BEGIN Raw data

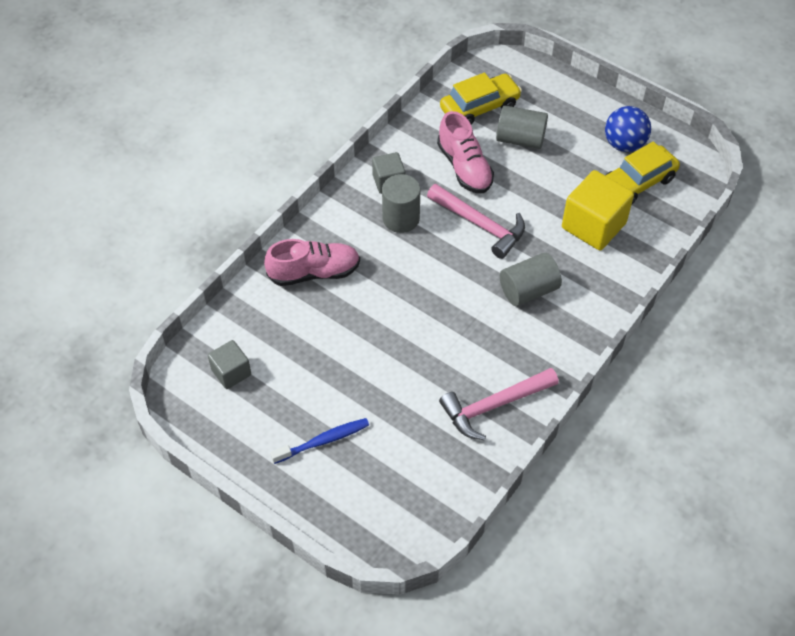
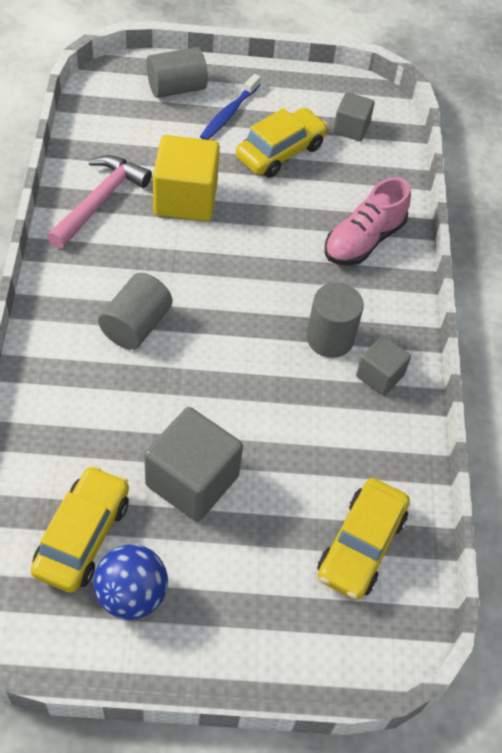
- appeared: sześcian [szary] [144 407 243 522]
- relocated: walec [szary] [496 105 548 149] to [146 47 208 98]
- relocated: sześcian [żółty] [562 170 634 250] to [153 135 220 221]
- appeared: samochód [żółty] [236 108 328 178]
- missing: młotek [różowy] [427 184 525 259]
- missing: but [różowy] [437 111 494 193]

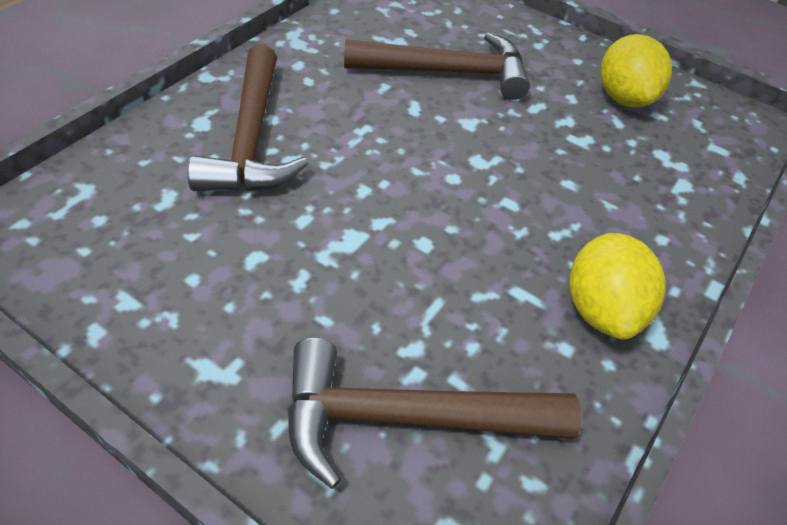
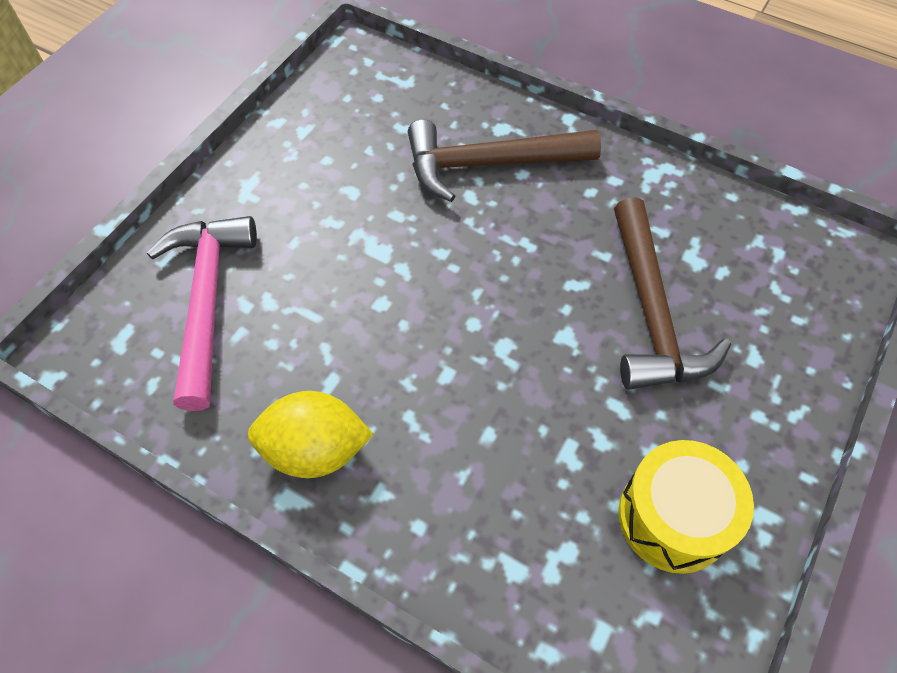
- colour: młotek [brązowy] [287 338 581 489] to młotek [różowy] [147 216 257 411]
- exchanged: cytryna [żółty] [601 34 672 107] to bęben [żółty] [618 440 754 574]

END Raw data

Work required:
Only an exact copy belongs in the answer: the lines from the one containing "- missing: but [różowy] [437 111 494 193]" through the end of the records, both ends included, minus the pictures.

Your solution:
- missing: but [różowy] [437 111 494 193]

- colour: młotek [brązowy] [287 338 581 489] to młotek [różowy] [147 216 257 411]
- exchanged: cytryna [żółty] [601 34 672 107] to bęben [żółty] [618 440 754 574]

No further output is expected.